**Exercise details:**
Repeat the lines from the line with "lime tile F7 level 1 -> lime tile F4 level 2" to the line with "brown tile I1" in the listing below, keeping both end lines and adding nothing.

━━━ Given entries

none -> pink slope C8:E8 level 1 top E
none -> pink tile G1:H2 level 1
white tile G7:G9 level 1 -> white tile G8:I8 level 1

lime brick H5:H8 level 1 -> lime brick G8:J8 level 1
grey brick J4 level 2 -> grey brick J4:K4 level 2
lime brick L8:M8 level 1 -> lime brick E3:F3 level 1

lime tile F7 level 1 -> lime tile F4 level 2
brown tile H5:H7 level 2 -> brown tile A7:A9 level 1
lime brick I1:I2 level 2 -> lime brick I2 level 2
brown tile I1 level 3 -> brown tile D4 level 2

━━━━━━
━━━ Given entries

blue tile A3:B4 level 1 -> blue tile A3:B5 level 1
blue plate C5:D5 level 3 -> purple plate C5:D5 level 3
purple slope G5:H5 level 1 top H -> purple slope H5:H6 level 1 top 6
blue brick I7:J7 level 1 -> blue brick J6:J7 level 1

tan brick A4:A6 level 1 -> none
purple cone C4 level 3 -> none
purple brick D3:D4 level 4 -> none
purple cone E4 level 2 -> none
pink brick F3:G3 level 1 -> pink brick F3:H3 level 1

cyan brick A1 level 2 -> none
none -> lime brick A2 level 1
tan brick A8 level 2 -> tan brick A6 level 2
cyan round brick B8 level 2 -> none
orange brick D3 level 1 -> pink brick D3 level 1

━━━━━━

**Solved exercise:**
lime tile F7 level 1 -> lime tile F4 level 2
brown tile H5:H7 level 2 -> brown tile A7:A9 level 1
lime brick I1:I2 level 2 -> lime brick I2 level 2
brown tile I1 level 3 -> brown tile D4 level 2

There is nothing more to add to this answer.